Task inputs
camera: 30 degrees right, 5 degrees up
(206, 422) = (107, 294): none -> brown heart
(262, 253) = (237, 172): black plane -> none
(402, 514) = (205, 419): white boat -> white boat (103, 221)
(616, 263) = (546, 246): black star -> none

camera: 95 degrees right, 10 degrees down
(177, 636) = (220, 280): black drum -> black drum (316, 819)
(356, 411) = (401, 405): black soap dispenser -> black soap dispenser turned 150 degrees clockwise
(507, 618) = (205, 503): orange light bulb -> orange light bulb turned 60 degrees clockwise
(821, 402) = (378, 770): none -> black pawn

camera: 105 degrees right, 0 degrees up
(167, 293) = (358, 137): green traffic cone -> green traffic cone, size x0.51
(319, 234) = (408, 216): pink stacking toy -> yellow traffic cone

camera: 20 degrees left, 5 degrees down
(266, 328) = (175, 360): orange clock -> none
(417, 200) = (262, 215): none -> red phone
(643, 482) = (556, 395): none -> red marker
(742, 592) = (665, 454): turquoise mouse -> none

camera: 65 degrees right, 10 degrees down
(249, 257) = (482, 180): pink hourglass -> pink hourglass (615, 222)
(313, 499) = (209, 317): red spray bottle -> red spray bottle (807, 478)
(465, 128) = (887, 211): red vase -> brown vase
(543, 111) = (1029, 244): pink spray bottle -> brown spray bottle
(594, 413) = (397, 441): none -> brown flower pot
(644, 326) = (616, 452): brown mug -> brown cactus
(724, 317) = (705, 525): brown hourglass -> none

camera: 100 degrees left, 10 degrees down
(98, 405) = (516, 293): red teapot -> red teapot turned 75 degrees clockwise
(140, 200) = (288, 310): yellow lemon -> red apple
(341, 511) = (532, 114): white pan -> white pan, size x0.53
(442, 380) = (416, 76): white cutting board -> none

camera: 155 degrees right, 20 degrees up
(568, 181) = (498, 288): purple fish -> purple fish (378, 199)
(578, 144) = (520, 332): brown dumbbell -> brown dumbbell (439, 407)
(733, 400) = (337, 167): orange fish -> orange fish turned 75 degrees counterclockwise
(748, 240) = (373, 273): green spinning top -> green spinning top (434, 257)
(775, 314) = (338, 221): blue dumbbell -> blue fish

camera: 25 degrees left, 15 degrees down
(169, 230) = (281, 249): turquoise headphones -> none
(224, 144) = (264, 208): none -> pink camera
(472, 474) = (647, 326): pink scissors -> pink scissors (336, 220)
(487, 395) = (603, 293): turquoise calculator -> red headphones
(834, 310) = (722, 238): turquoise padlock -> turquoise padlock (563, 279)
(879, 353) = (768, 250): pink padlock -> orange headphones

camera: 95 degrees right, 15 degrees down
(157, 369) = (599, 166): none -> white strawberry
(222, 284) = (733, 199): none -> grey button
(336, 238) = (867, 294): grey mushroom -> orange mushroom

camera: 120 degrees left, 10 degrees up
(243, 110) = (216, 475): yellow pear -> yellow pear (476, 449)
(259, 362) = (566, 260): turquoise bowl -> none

Aim of the exercise
Take exactly the lines from the one containing "camera: 95 degrees right, 10 degrees down" through the one containing "(834, 310) = (722, 238): turquoise" in the data above, and output them with nothing added.

Exercise output
camera: 95 degrees right, 10 degrees down
(177, 636) = (220, 280): black drum -> black drum (316, 819)
(356, 411) = (401, 405): black soap dispenser -> black soap dispenser turned 150 degrees clockwise
(507, 618) = (205, 503): orange light bulb -> orange light bulb turned 60 degrees clockwise
(821, 402) = (378, 770): none -> black pawn

camera: 105 degrees right, 0 degrees up
(167, 293) = (358, 137): green traffic cone -> green traffic cone, size x0.51
(319, 234) = (408, 216): pink stacking toy -> yellow traffic cone

camera: 20 degrees left, 5 degrees down
(266, 328) = (175, 360): orange clock -> none
(417, 200) = (262, 215): none -> red phone
(643, 482) = (556, 395): none -> red marker
(742, 592) = (665, 454): turquoise mouse -> none

camera: 65 degrees right, 10 degrees down
(249, 257) = (482, 180): pink hourglass -> pink hourglass (615, 222)
(313, 499) = (209, 317): red spray bottle -> red spray bottle (807, 478)
(465, 128) = (887, 211): red vase -> brown vase
(543, 111) = (1029, 244): pink spray bottle -> brown spray bottle
(594, 413) = (397, 441): none -> brown flower pot
(644, 326) = (616, 452): brown mug -> brown cactus
(724, 317) = (705, 525): brown hourglass -> none

camera: 100 degrees left, 10 degrees down
(98, 405) = (516, 293): red teapot -> red teapot turned 75 degrees clockwise
(140, 200) = (288, 310): yellow lemon -> red apple
(341, 511) = (532, 114): white pan -> white pan, size x0.53
(442, 380) = (416, 76): white cutting board -> none

camera: 155 degrees right, 20 degrees up
(568, 181) = (498, 288): purple fish -> purple fish (378, 199)
(578, 144) = (520, 332): brown dumbbell -> brown dumbbell (439, 407)
(733, 400) = (337, 167): orange fish -> orange fish turned 75 degrees counterclockwise
(748, 240) = (373, 273): green spinning top -> green spinning top (434, 257)
(775, 314) = (338, 221): blue dumbbell -> blue fish

camera: 25 degrees left, 15 degrees down
(169, 230) = (281, 249): turquoise headphones -> none
(224, 144) = (264, 208): none -> pink camera
(472, 474) = (647, 326): pink scissors -> pink scissors (336, 220)
(487, 395) = (603, 293): turquoise calculator -> red headphones
(834, 310) = (722, 238): turquoise padlock -> turquoise padlock (563, 279)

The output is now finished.